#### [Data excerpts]
= = = = = = =
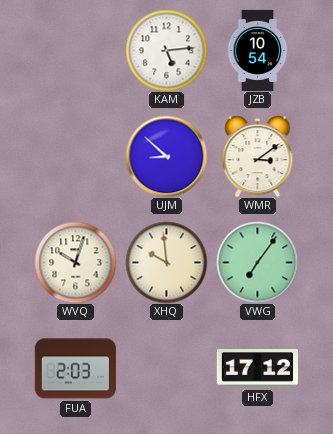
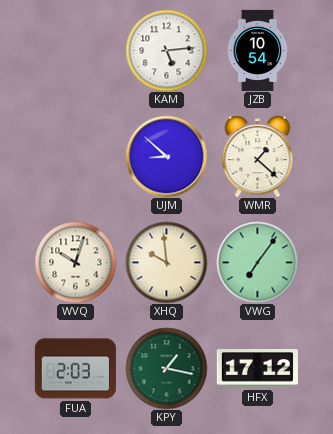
WMR: 3:09 -> 1:22
KPY: none -> 1:17
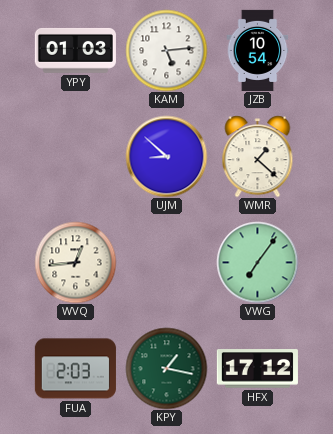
YPY: none -> 01:03
WVQ: 10:03 -> 12:44
XHQ: 9:59 -> none
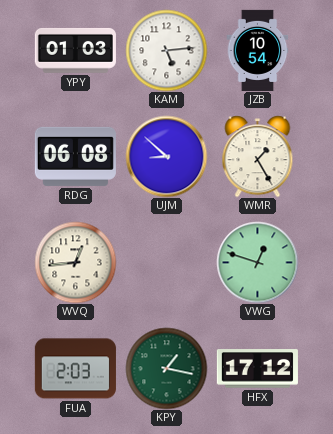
RDG: none -> 06:08
WMR: 1:22 -> 1:25
VWG: 7:06 -> 12:48
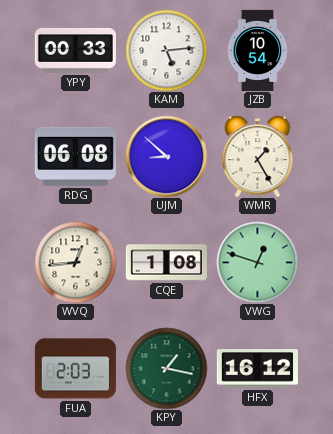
YPY: 01:03 -> 00:33
CQE: none -> 1:08
HFX: 17:12 -> 16:12
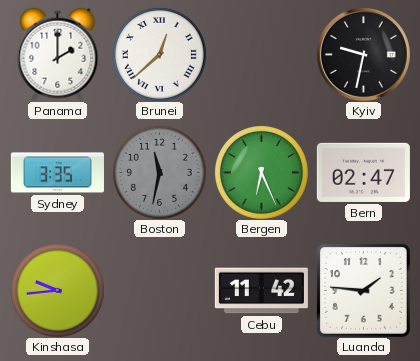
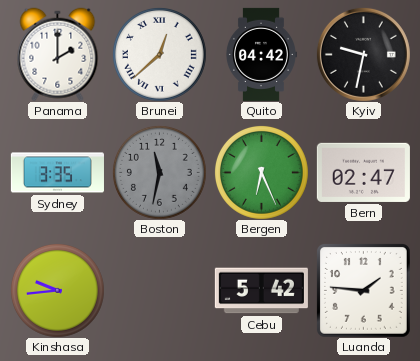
Quito: none -> 04:42
Cebu: 11:42 -> 5:42
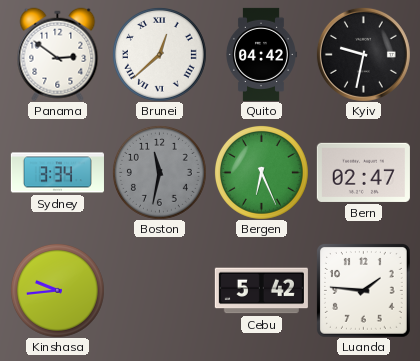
Panama: 2:00 -> 2:51
Sydney: 3:35 -> 3:34
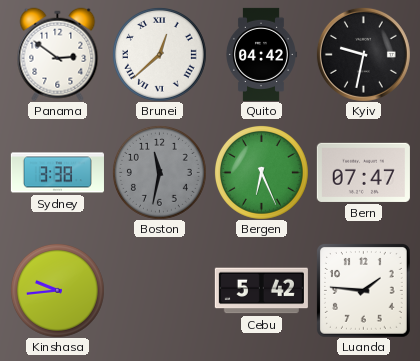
Sydney: 3:34 -> 3:38
Bern: 02:47 -> 07:47
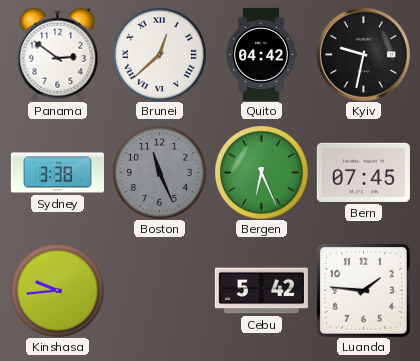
Boston: 11:32 -> 11:26
Bern: 07:47 -> 07:45
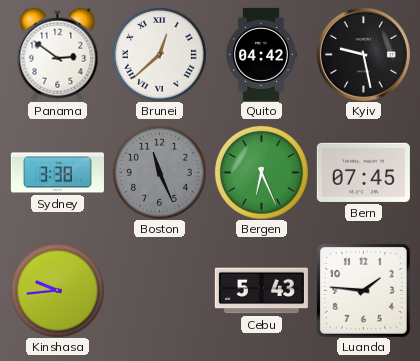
Kyiv: 9:32 -> 9:28
Cebu: 5:42 -> 5:43
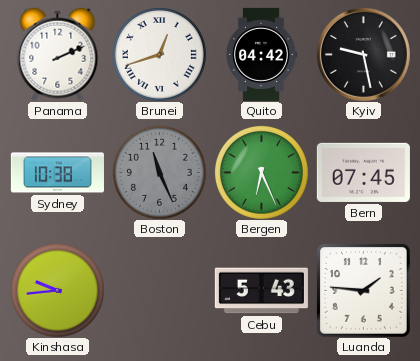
= = = = = = =
#### [Work to be completed]
Write out all the lines again with every "none" switched to "blank" and nothing else changed. Leave the pictures out.

#### [In response]
WMR: 3:09 -> 1:22
KPY: blank -> 1:17
YPY: blank -> 01:03
WVQ: 10:03 -> 12:44
XHQ: 9:59 -> blank
RDG: blank -> 06:08
WMR: 1:22 -> 1:25
VWG: 7:06 -> 12:48
YPY: 01:03 -> 00:33
CQE: blank -> 1:08
HFX: 17:12 -> 16:12
Quito: blank -> 04:42
Cebu: 11:42 -> 5:42
Panama: 2:00 -> 2:51
Sydney: 3:35 -> 3:34
Sydney: 3:34 -> 3:38
Bern: 02:47 -> 07:47
Boston: 11:32 -> 11:26
Bern: 07:47 -> 07:45
Kyiv: 9:32 -> 9:28
Cebu: 5:42 -> 5:43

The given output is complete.